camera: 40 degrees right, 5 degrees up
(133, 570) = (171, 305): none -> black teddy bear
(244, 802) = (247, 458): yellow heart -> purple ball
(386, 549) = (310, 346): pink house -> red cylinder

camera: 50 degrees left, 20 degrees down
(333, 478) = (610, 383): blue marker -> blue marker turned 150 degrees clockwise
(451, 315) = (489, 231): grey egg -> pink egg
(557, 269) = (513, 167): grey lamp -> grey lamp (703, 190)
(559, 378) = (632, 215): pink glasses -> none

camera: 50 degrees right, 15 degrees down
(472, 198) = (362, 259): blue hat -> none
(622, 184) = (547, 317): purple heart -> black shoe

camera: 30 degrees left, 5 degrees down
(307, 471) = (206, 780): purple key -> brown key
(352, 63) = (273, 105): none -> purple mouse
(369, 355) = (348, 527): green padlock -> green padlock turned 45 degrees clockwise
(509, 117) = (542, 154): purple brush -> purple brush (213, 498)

> Action item:
Would you write out each entry precisely as it is given?

> Exercise response:
camera: 40 degrees right, 5 degrees up
(133, 570) = (171, 305): none -> black teddy bear
(244, 802) = (247, 458): yellow heart -> purple ball
(386, 549) = (310, 346): pink house -> red cylinder

camera: 50 degrees left, 20 degrees down
(333, 478) = (610, 383): blue marker -> blue marker turned 150 degrees clockwise
(451, 315) = (489, 231): grey egg -> pink egg
(557, 269) = (513, 167): grey lamp -> grey lamp (703, 190)
(559, 378) = (632, 215): pink glasses -> none

camera: 50 degrees right, 15 degrees down
(472, 198) = (362, 259): blue hat -> none
(622, 184) = (547, 317): purple heart -> black shoe

camera: 30 degrees left, 5 degrees down
(307, 471) = (206, 780): purple key -> brown key
(352, 63) = (273, 105): none -> purple mouse
(369, 355) = (348, 527): green padlock -> green padlock turned 45 degrees clockwise
(509, 117) = (542, 154): purple brush -> purple brush (213, 498)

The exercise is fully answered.